→ **Problem statement**:
Look through the listing below and report every line that contains "camera".

→ **Listed entries**:
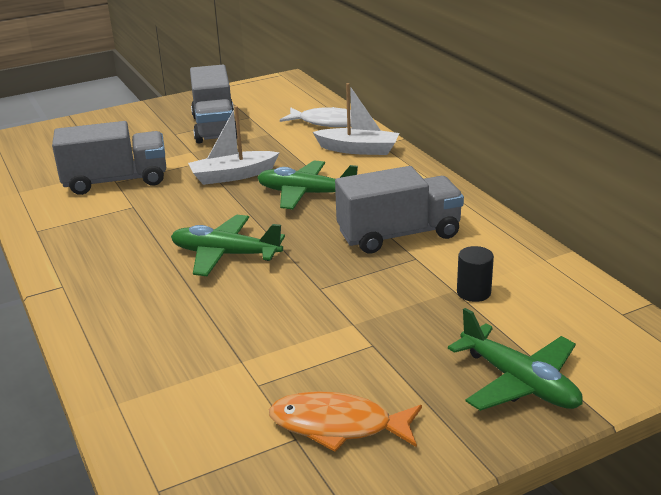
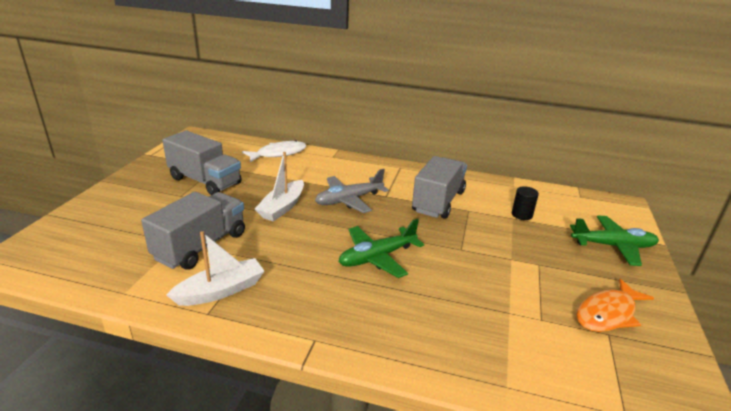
camera: 50 degrees left, 0 degrees up
(306, 194) = (349, 200): green plane -> grey plane
(358, 149) = (327, 163): white boat -> white boat (221, 290)

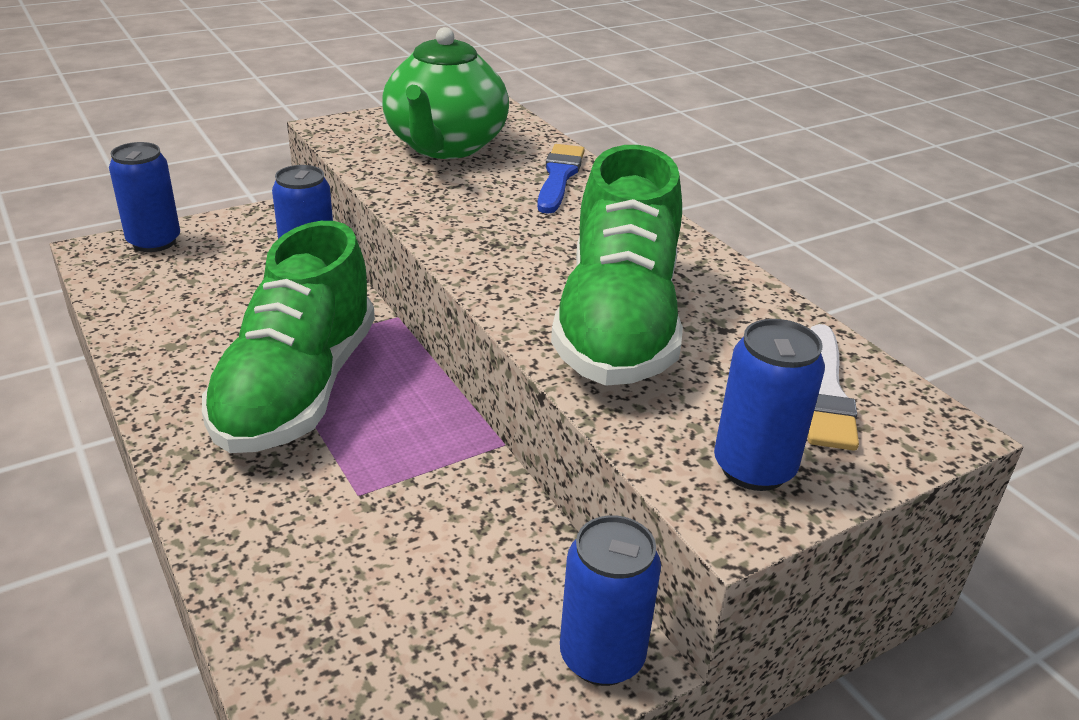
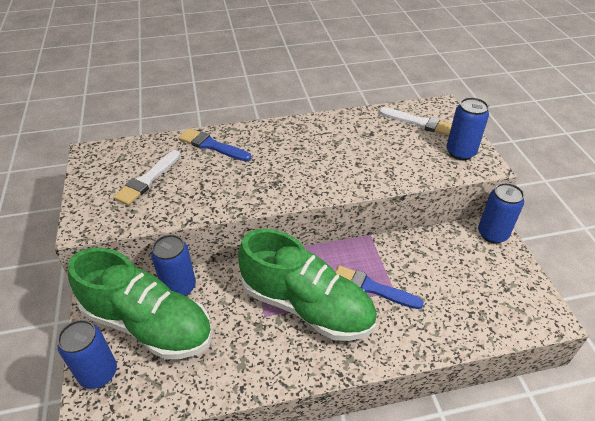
camera: 70 degrees left, 10 degrees up
(358, 462) = (372, 288): none -> blue brush
(445, 146) = (147, 180): green teapot -> white brush
(618, 325) = (361, 161): green shoe -> green shoe (148, 324)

→ **Problem solution**:
camera: 50 degrees left, 0 degrees up
camera: 70 degrees left, 10 degrees up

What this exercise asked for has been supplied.